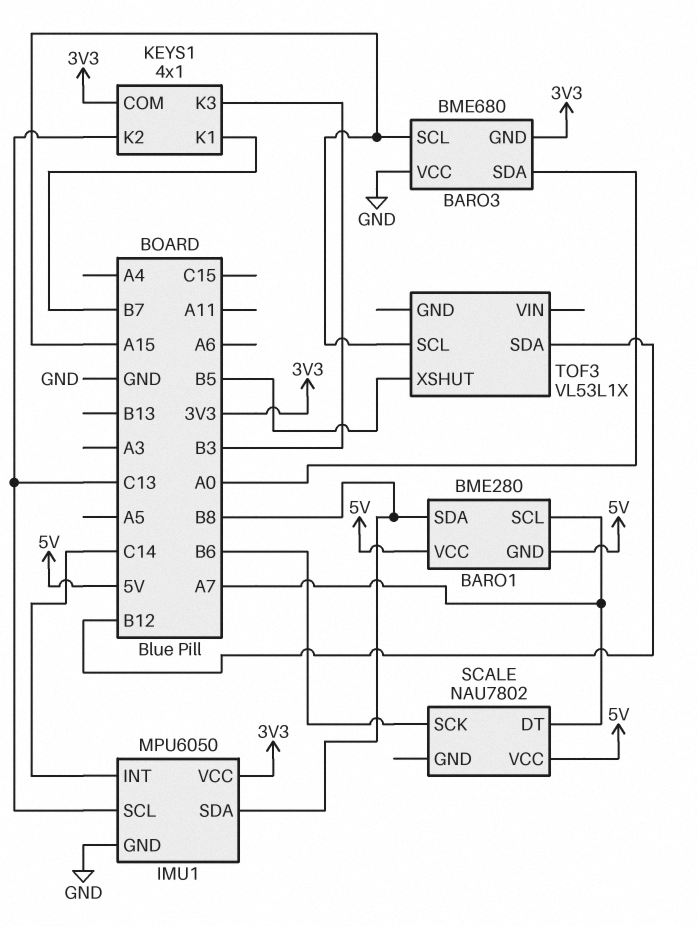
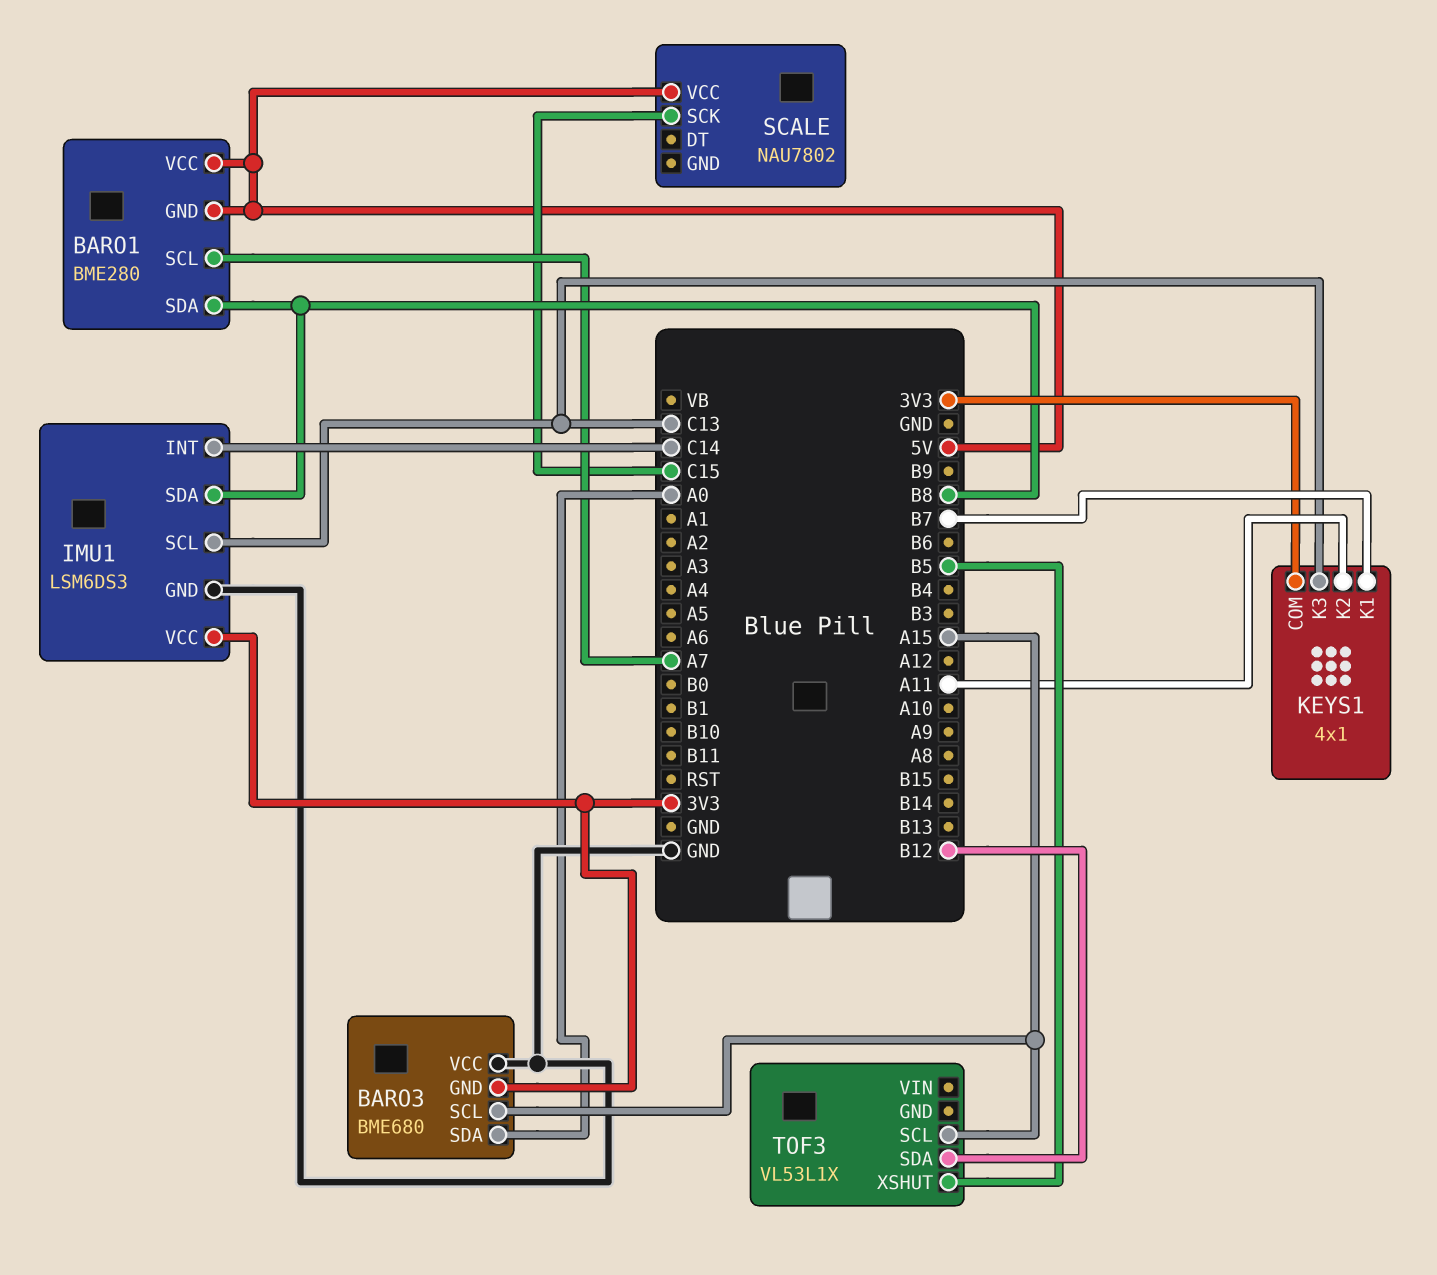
IMU1: MPU6050 -> LSM6DS3
KEYS1 pin K2: C13 -> A11
KEYS1 pin K3: B3 -> C13
SCALE pin DT: A7 -> none
SCALE pin SCK: B6 -> C15

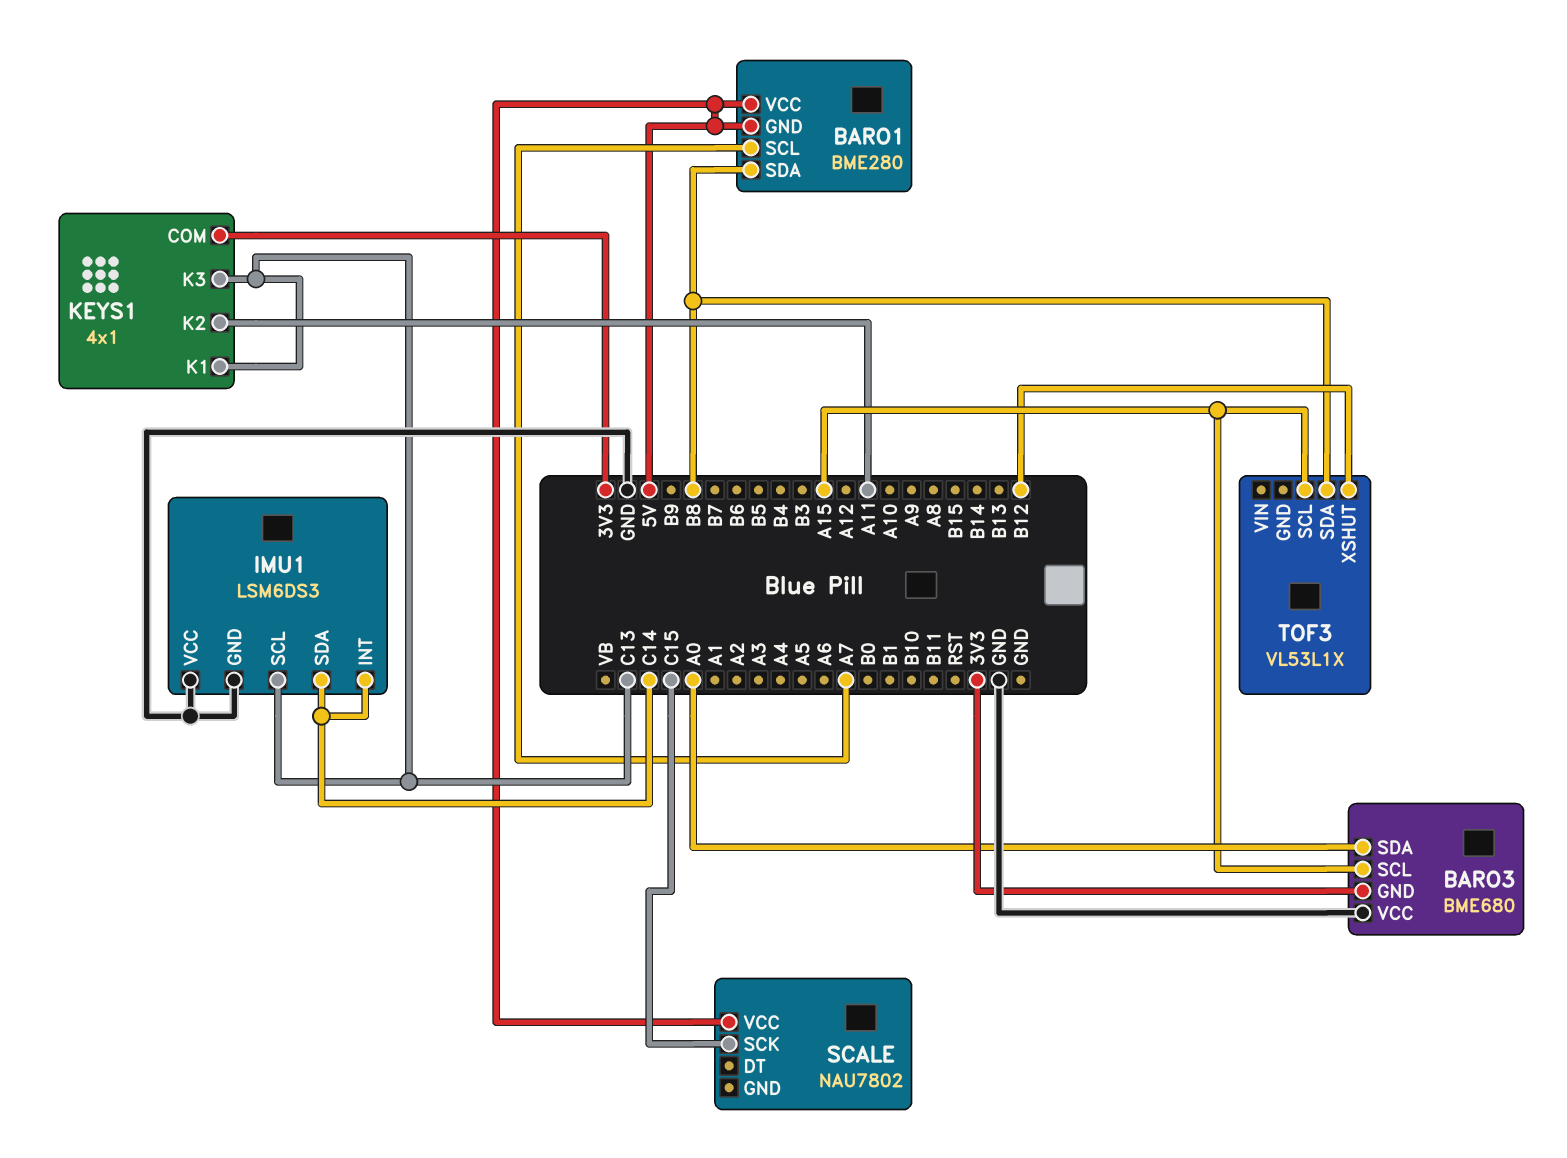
IMU1 pin SDA: B8 -> C14
IMU1 pin VCC: 3V3 -> GND
KEYS1 pin K1: B7 -> C13
TOF3 pin SDA: B12 -> B8
TOF3 pin XSHUT: B5 -> B12

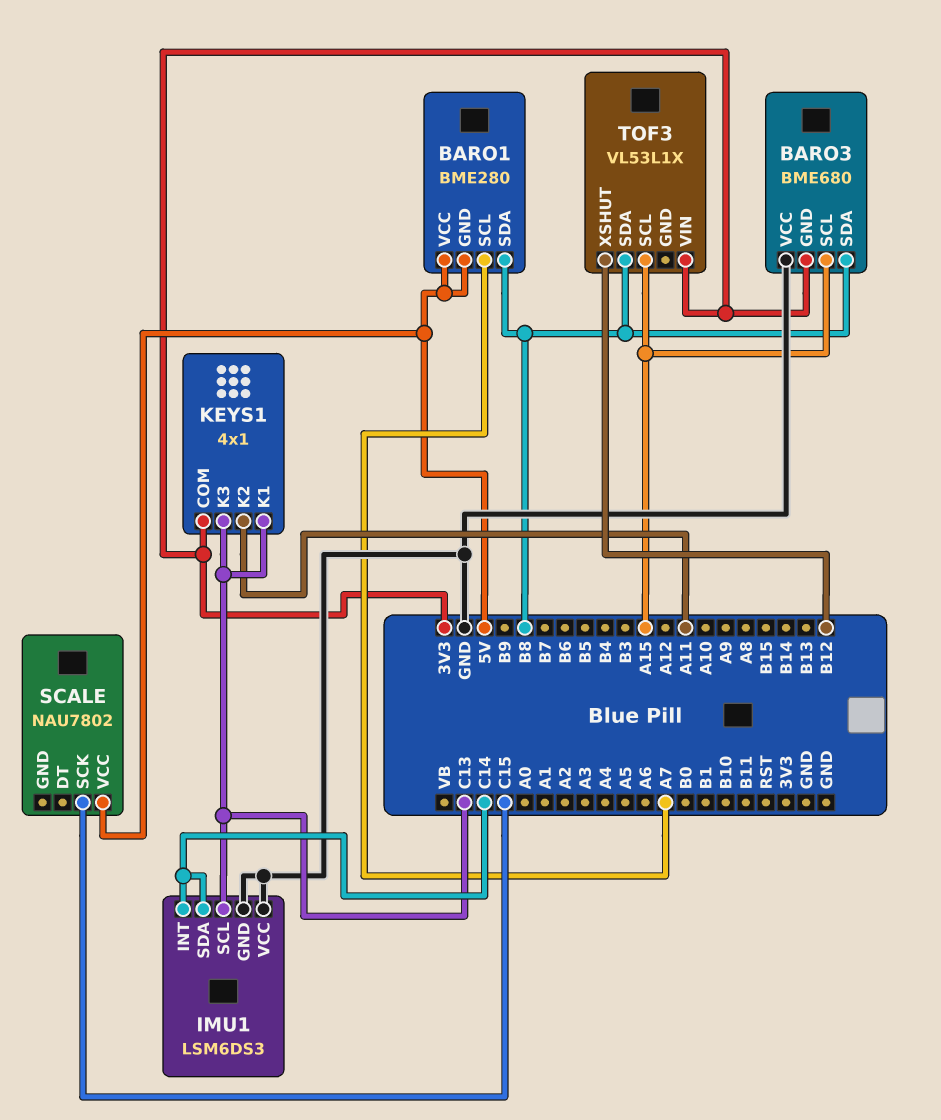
BARO3 pin SDA: A0 -> B8
TOF3 pin VIN: none -> 3V3

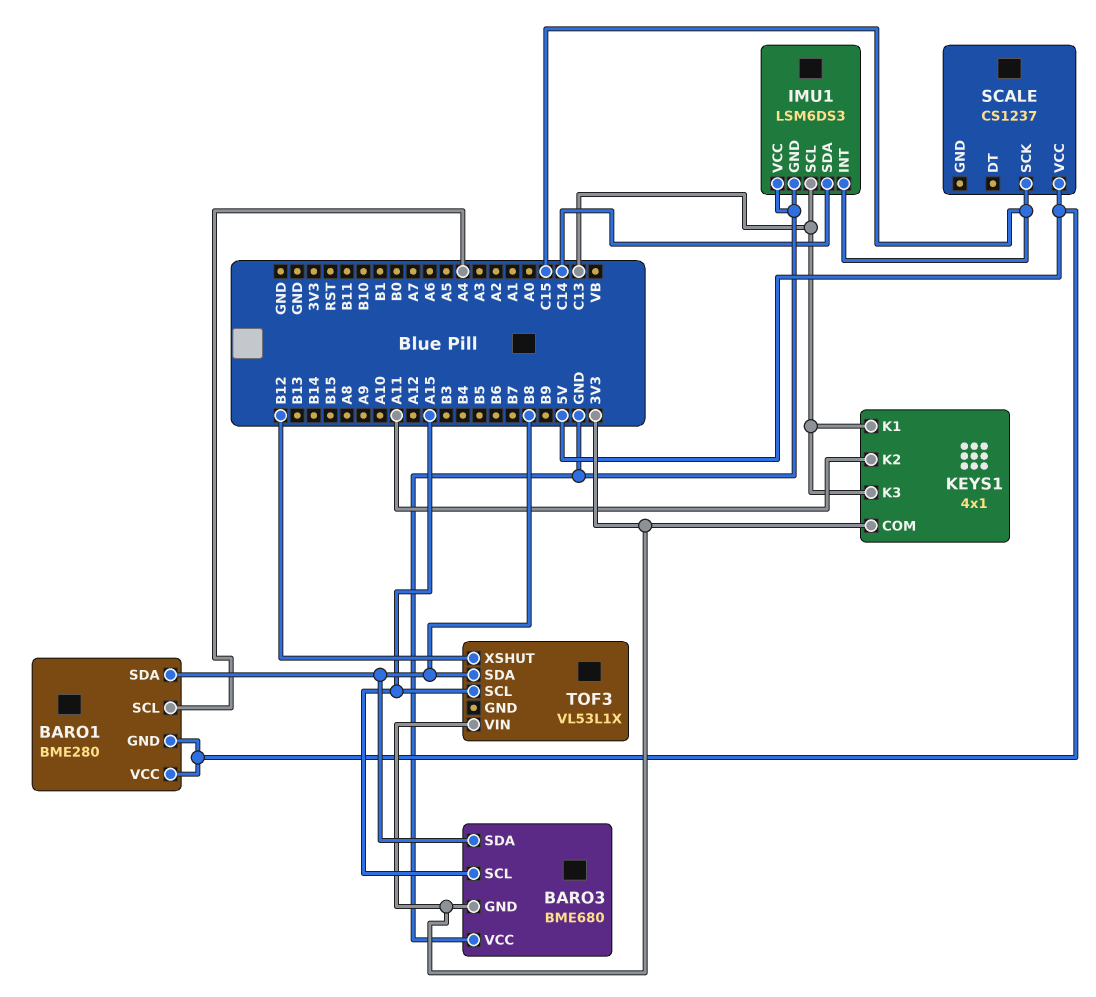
BARO1 pin SCL: A7 -> A4
IMU1 pin INT: C14 -> C15
SCALE: NAU7802 -> CS1237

+ + + +

_TASK ITEM_: Copy the entries above faithfully and omit every image.

_RESPONSE BELOW_:
IMU1: MPU6050 -> LSM6DS3
KEYS1 pin K2: C13 -> A11
KEYS1 pin K3: B3 -> C13
SCALE pin DT: A7 -> none
SCALE pin SCK: B6 -> C15

IMU1 pin SDA: B8 -> C14
IMU1 pin VCC: 3V3 -> GND
KEYS1 pin K1: B7 -> C13
TOF3 pin SDA: B12 -> B8
TOF3 pin XSHUT: B5 -> B12

BARO3 pin SDA: A0 -> B8
TOF3 pin VIN: none -> 3V3

BARO1 pin SCL: A7 -> A4
IMU1 pin INT: C14 -> C15
SCALE: NAU7802 -> CS1237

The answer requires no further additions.